Material for this task:
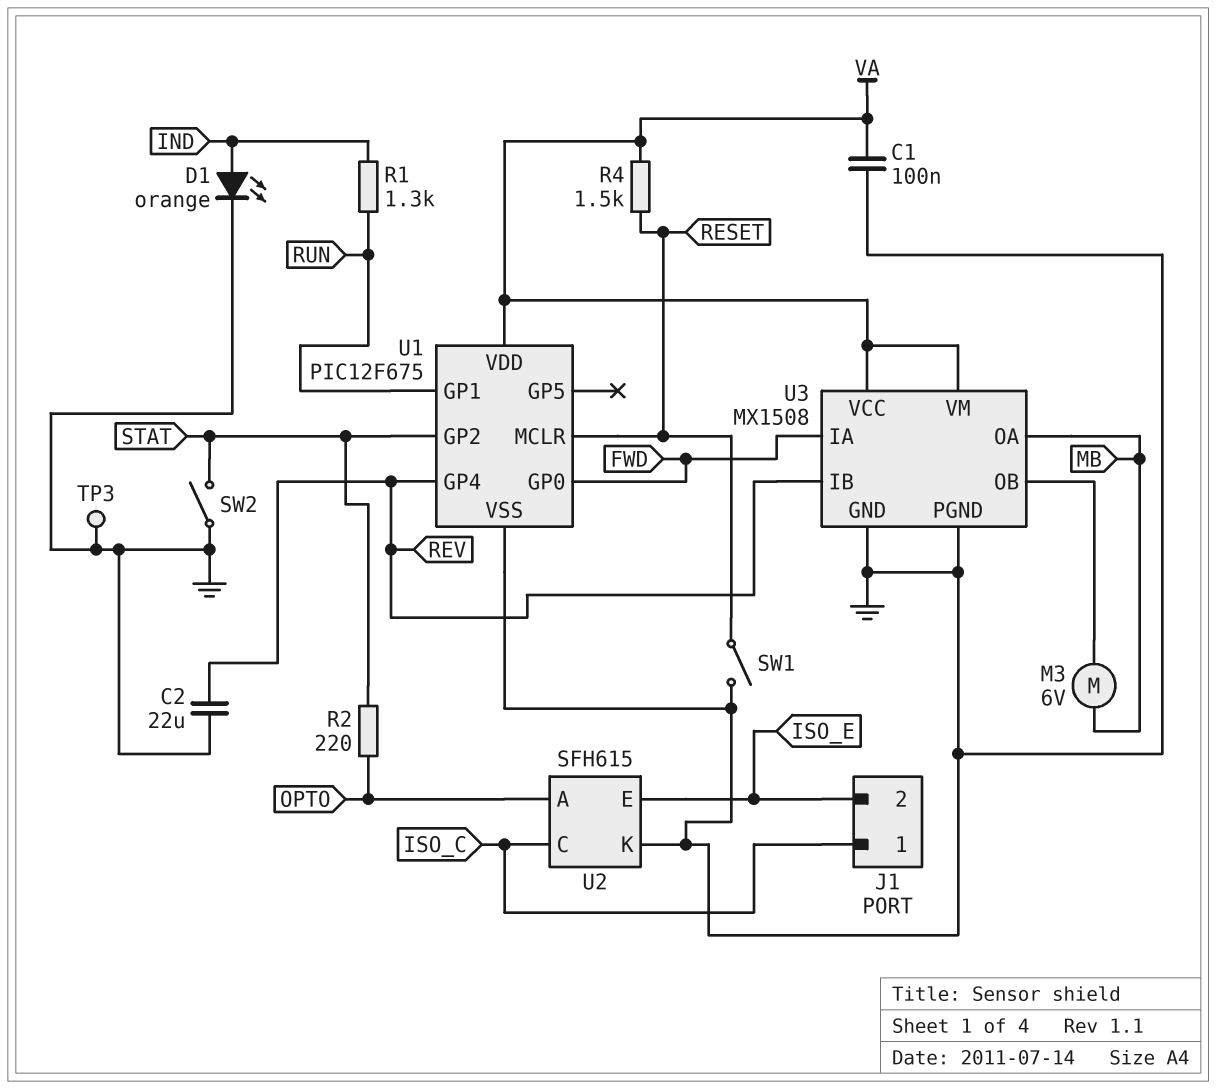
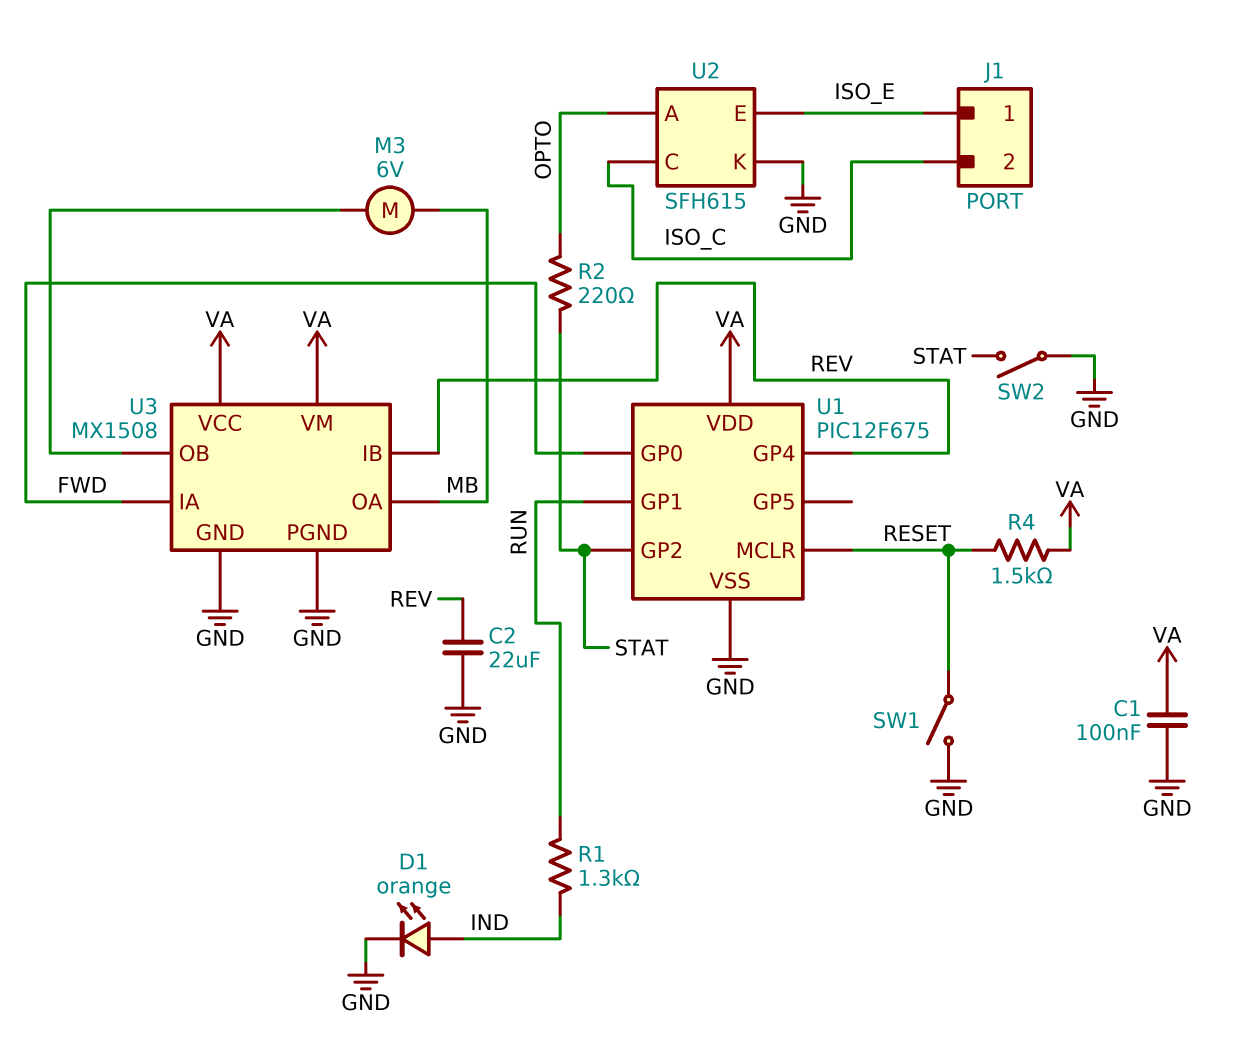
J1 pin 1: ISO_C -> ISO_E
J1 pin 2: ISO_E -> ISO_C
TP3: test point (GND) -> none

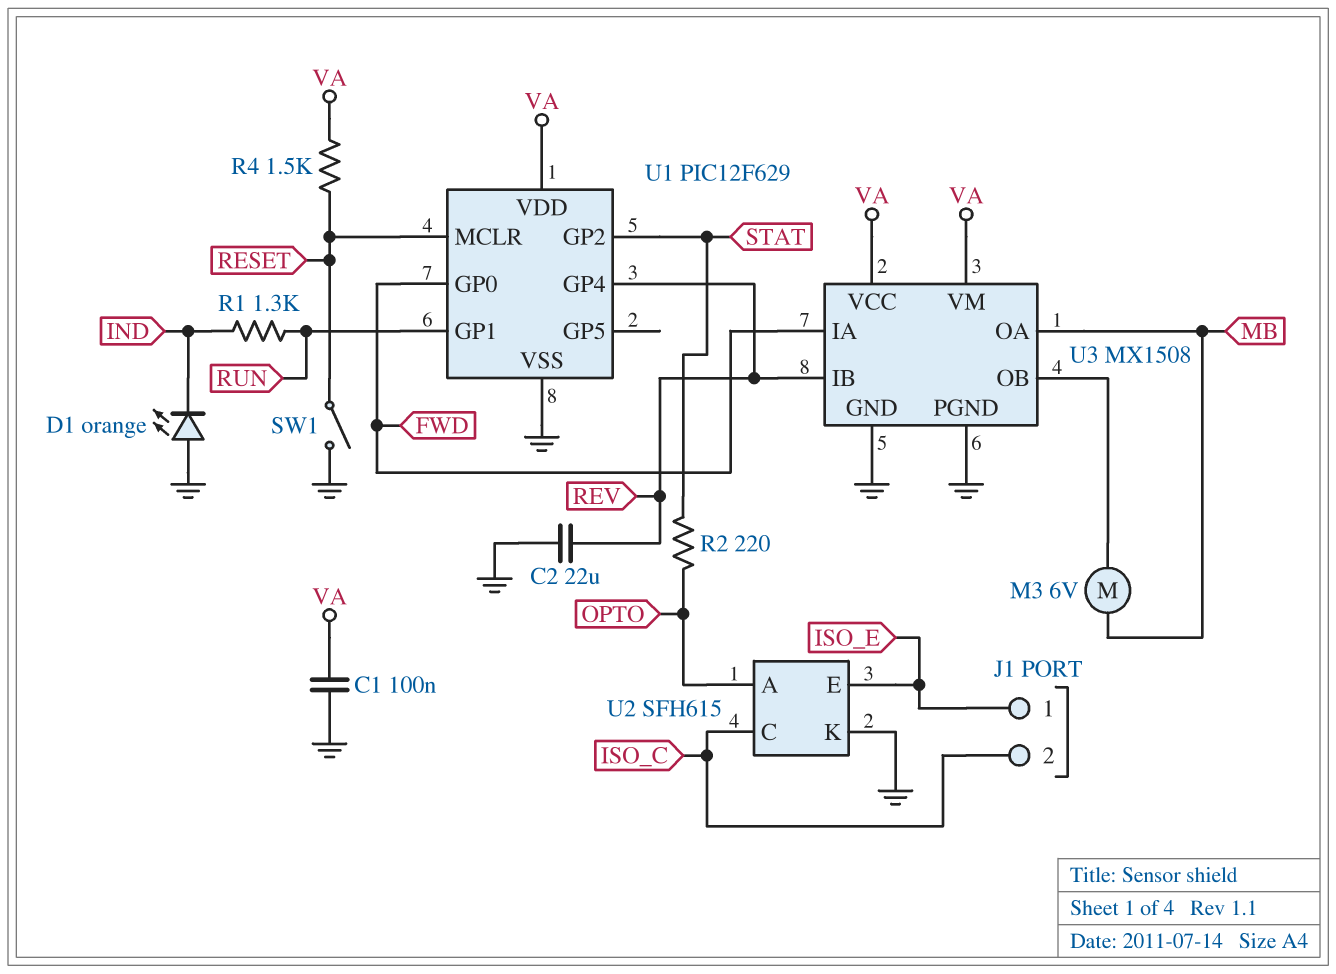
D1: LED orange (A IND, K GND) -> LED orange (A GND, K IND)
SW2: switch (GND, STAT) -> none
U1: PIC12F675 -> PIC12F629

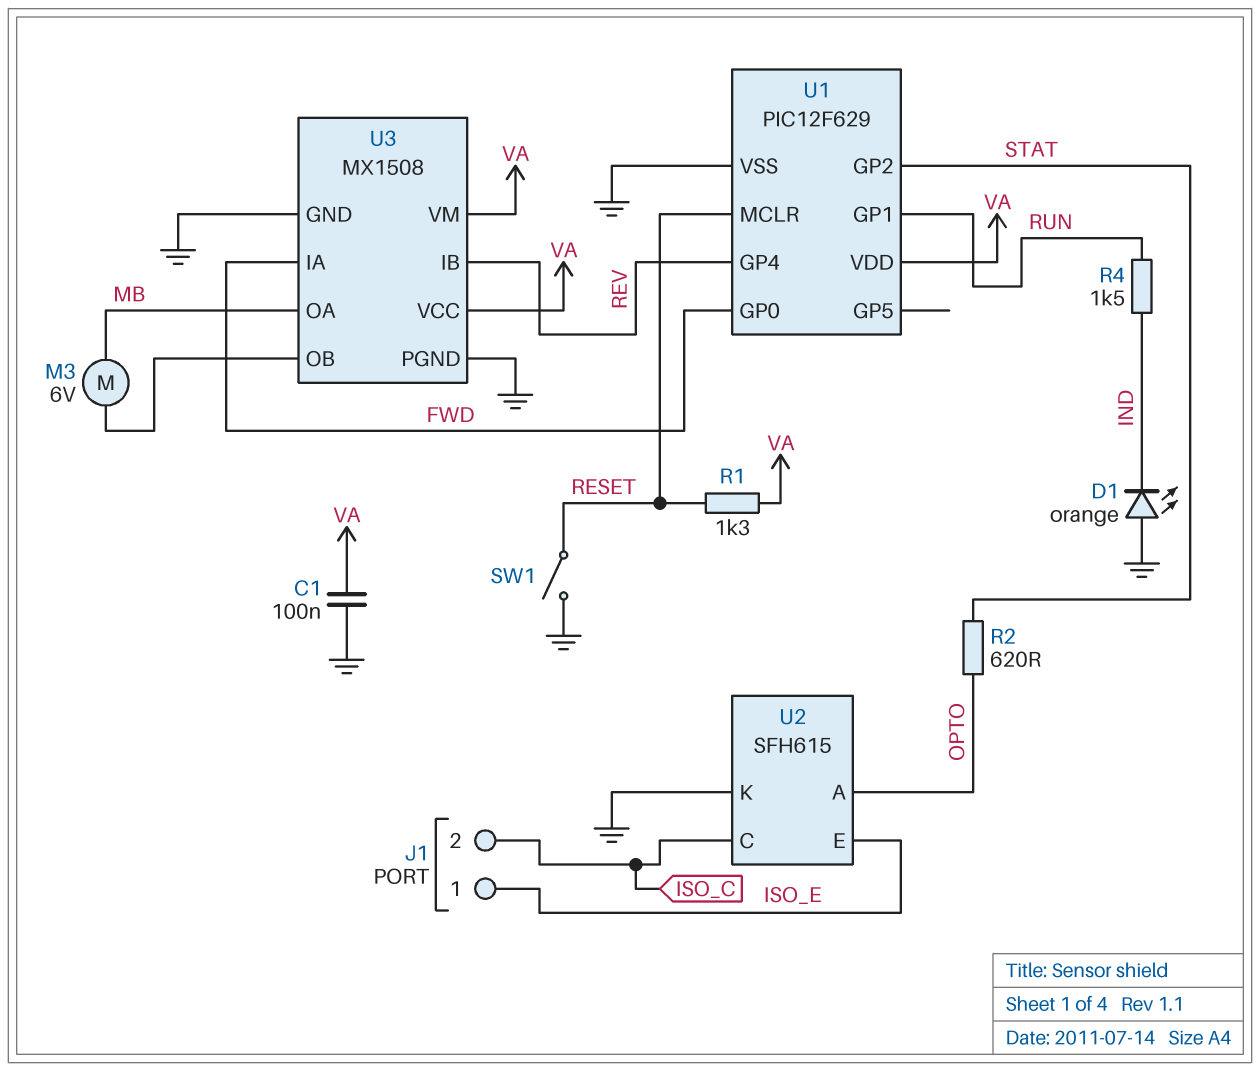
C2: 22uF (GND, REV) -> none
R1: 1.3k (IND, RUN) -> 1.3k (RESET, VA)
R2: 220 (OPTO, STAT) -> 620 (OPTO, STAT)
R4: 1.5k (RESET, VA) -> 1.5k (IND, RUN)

---

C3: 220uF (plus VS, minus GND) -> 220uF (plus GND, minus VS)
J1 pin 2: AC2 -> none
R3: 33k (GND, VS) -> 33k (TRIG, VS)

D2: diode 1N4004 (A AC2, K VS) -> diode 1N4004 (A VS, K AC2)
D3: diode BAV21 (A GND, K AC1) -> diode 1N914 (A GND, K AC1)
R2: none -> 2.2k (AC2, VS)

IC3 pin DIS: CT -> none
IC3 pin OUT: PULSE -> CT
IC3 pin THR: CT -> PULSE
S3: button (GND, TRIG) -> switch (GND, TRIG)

Exercise description: When copying from the data above, begin at the line containing "J1 pin 1: ISO_C -> ISO_E" and end at the line containing "R4: 1.5k (RESET, VA) -> 1.5k (IND, RUN)"; return those lines exactly and leave all pictures behind.

Finished exercise:
J1 pin 1: ISO_C -> ISO_E
J1 pin 2: ISO_E -> ISO_C
TP3: test point (GND) -> none

D1: LED orange (A IND, K GND) -> LED orange (A GND, K IND)
SW2: switch (GND, STAT) -> none
U1: PIC12F675 -> PIC12F629

C2: 22uF (GND, REV) -> none
R1: 1.3k (IND, RUN) -> 1.3k (RESET, VA)
R2: 220 (OPTO, STAT) -> 620 (OPTO, STAT)
R4: 1.5k (RESET, VA) -> 1.5k (IND, RUN)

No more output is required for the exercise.